*TASK TO CARRY OUT*. I need the lines below from the one with "SOIL pin AO: D22 -> D13" down to the one with "SOIL: HW-390 -> FC-28" reproduced exactly, both ends included, and nothing else.

+ + + +

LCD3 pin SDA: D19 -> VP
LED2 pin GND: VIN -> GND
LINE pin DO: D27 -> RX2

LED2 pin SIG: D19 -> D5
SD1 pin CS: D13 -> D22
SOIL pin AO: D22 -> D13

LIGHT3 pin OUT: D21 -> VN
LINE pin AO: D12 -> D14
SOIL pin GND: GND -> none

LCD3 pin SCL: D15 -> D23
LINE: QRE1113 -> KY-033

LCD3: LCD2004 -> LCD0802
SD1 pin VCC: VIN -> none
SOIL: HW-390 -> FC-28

+ + + +

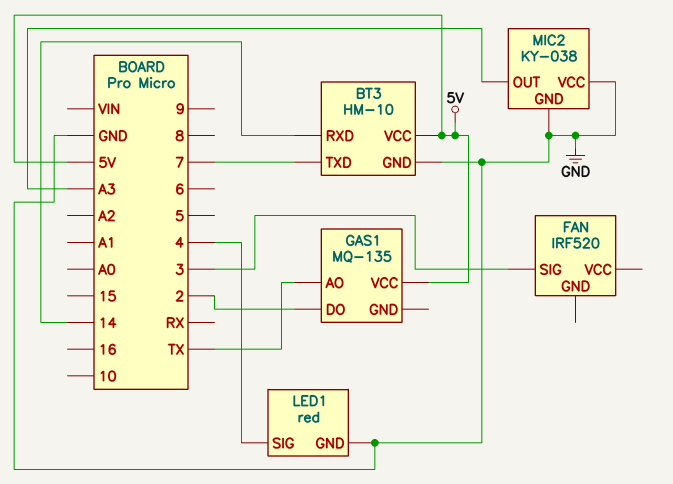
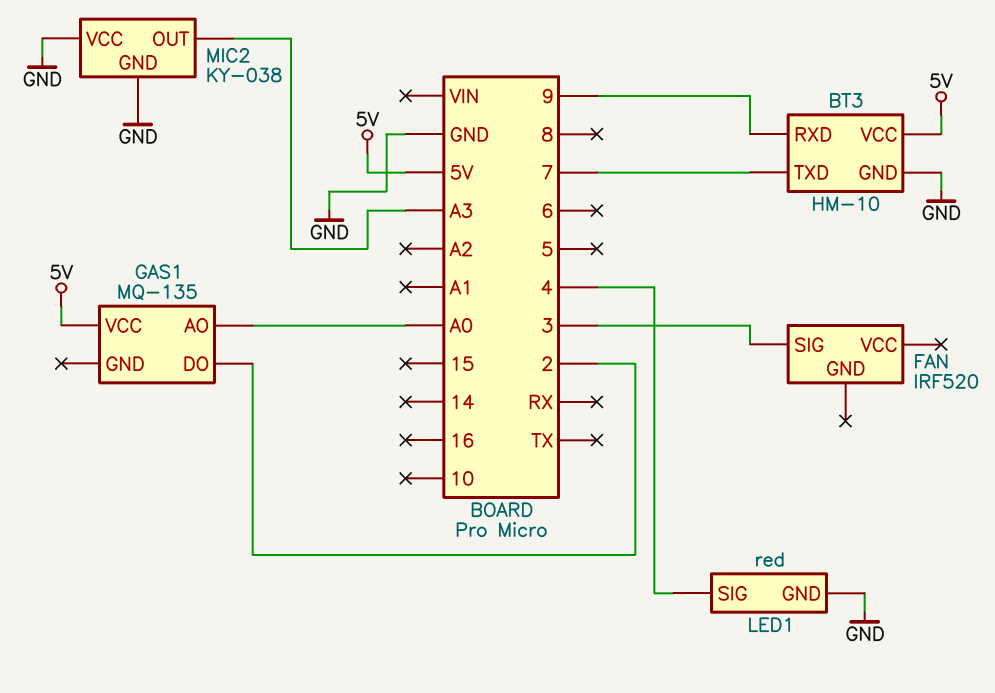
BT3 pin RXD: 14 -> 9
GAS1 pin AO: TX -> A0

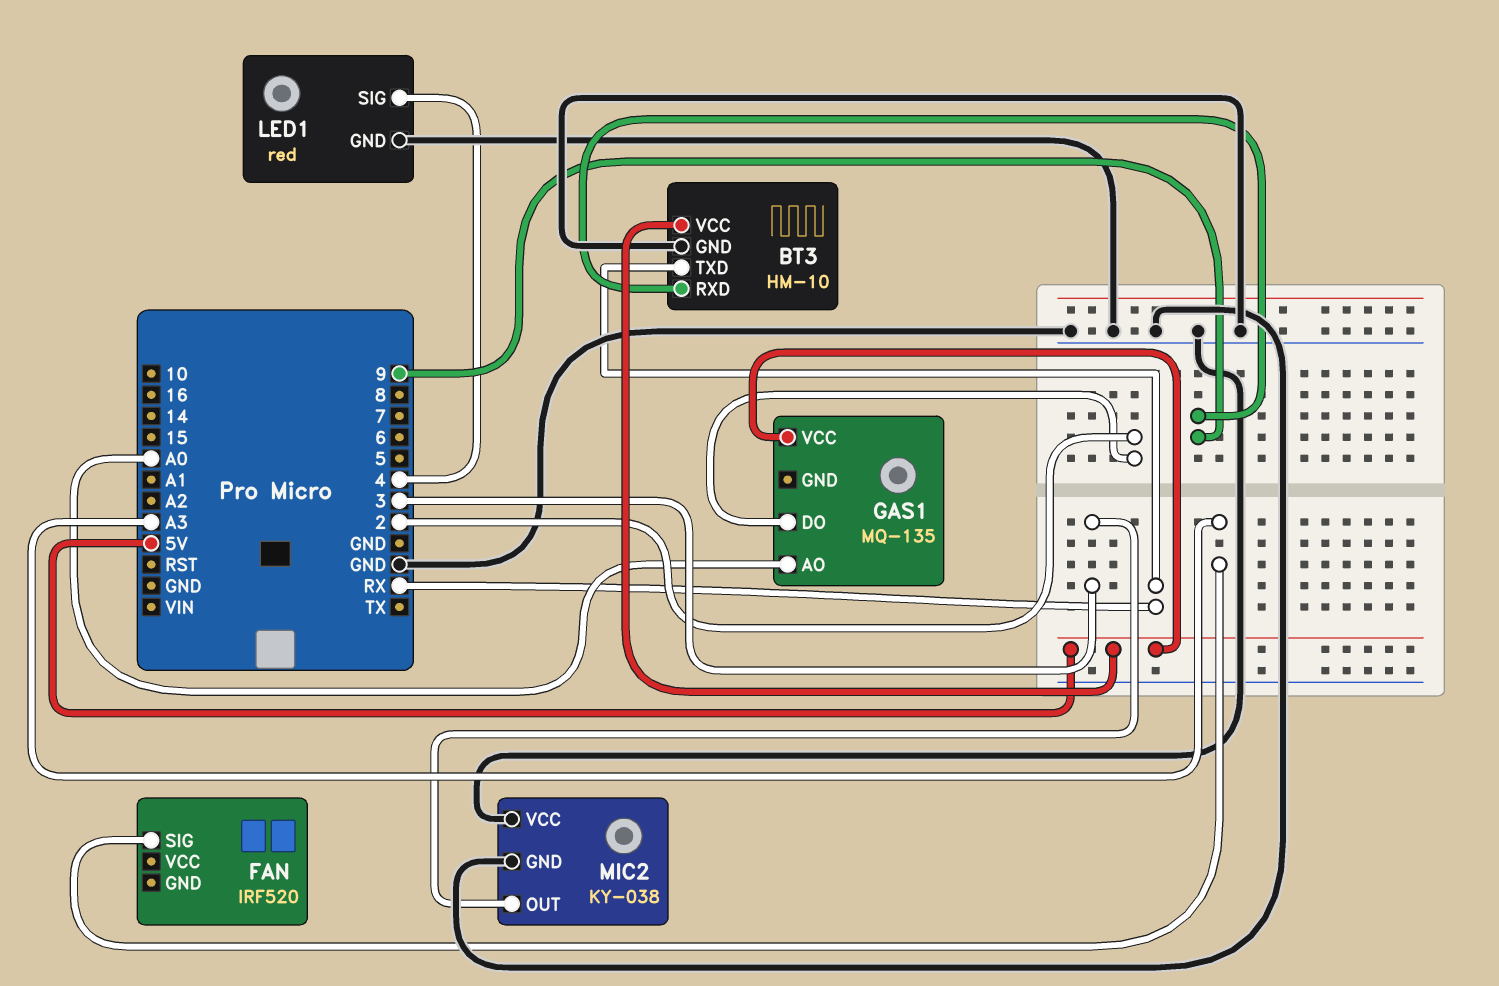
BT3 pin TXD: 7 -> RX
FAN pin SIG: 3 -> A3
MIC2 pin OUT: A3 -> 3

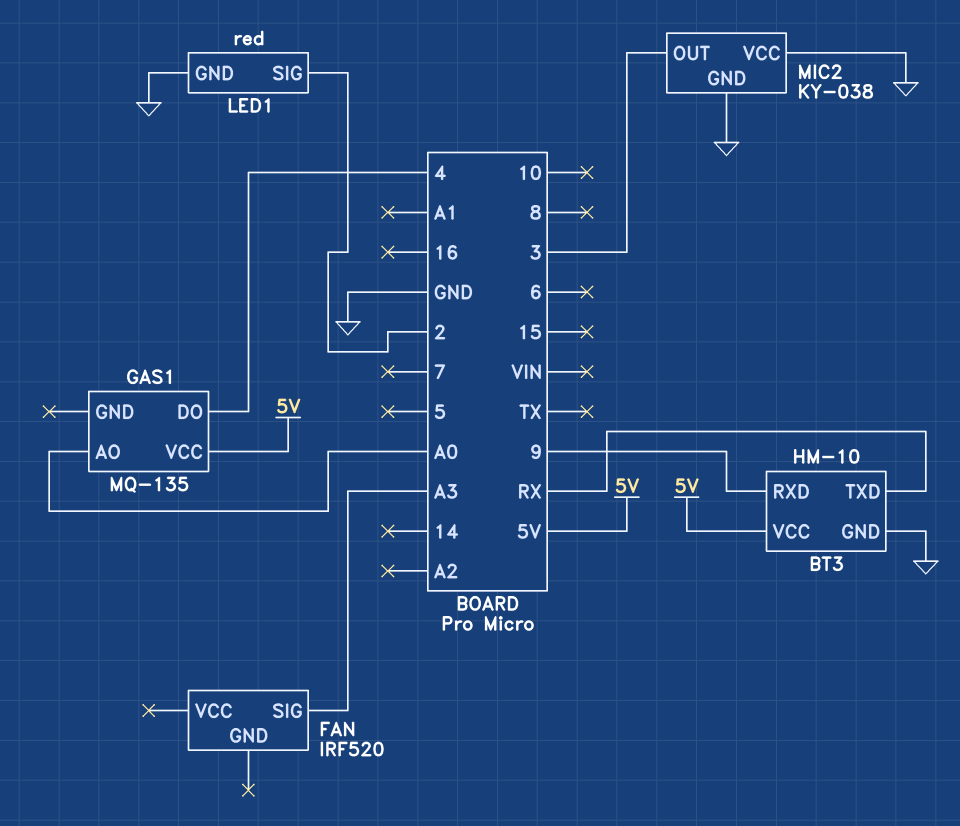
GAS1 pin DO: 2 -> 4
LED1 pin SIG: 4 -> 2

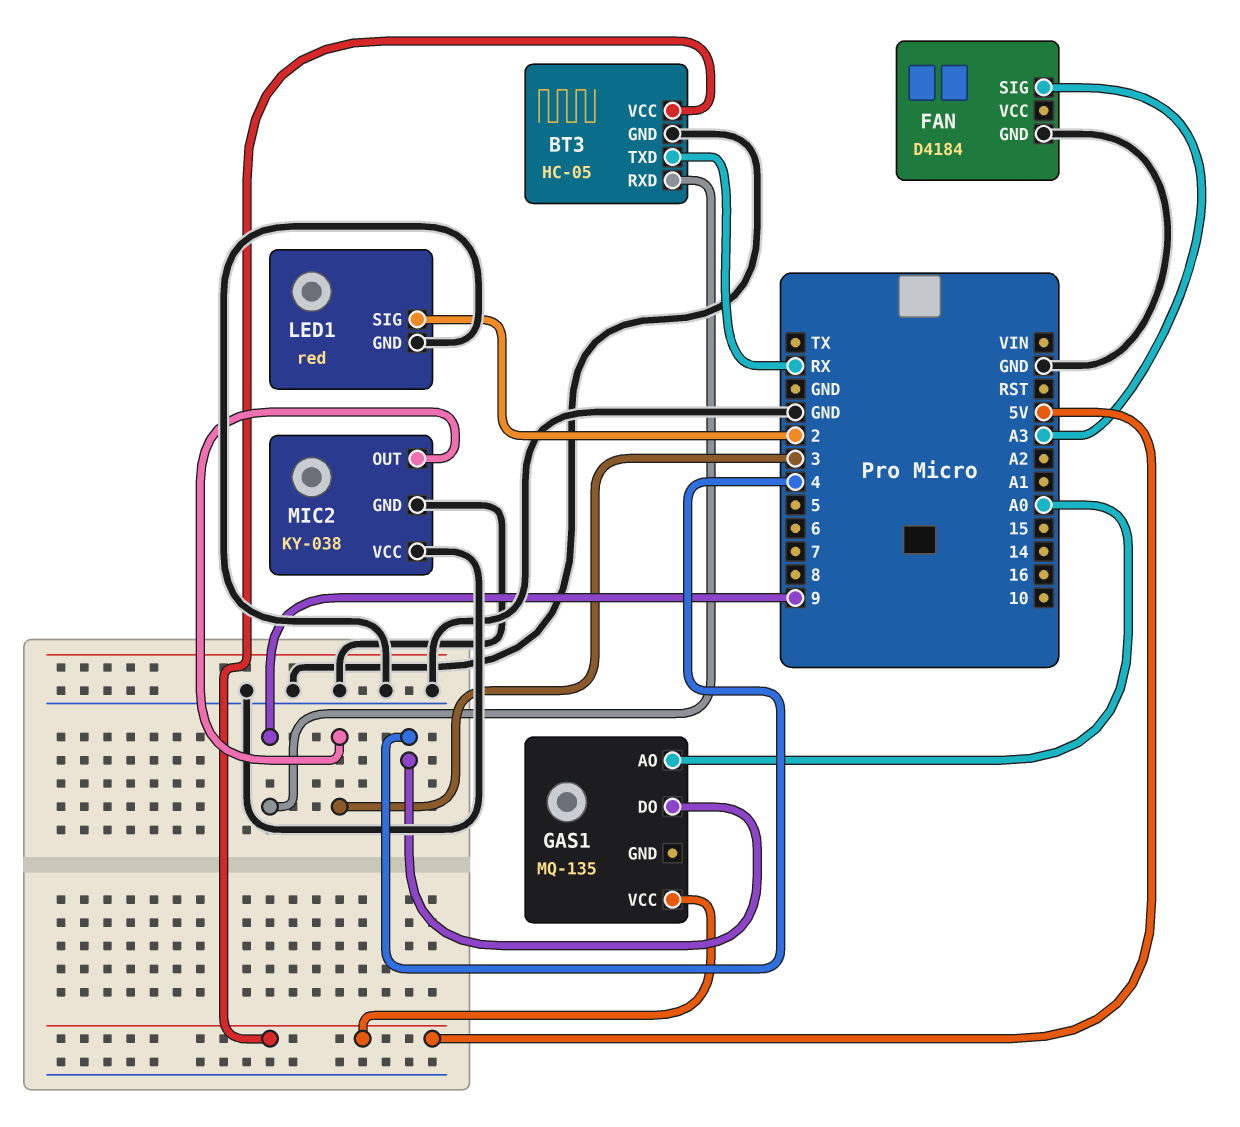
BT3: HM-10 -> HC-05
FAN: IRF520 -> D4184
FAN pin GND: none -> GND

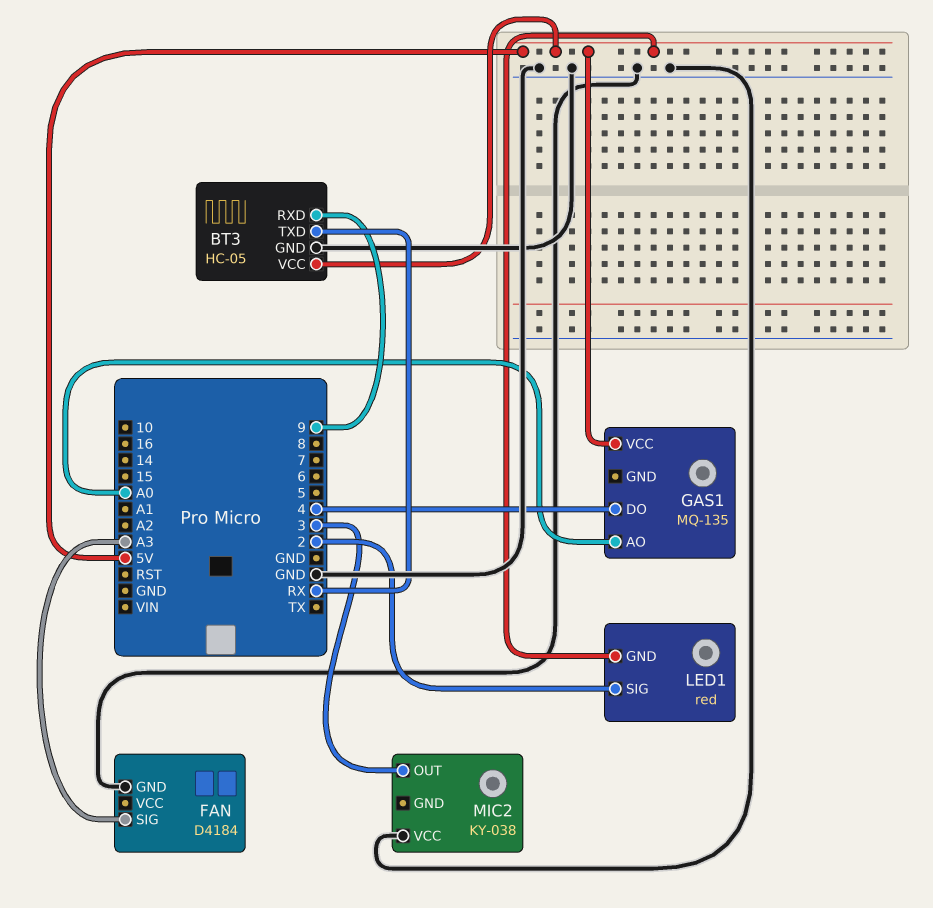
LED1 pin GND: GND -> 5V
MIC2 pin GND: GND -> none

+ + + +

*WRITTEN RESPONSE*.
SOIL pin AO: D22 -> D13

LIGHT3 pin OUT: D21 -> VN
LINE pin AO: D12 -> D14
SOIL pin GND: GND -> none

LCD3 pin SCL: D15 -> D23
LINE: QRE1113 -> KY-033

LCD3: LCD2004 -> LCD0802
SD1 pin VCC: VIN -> none
SOIL: HW-390 -> FC-28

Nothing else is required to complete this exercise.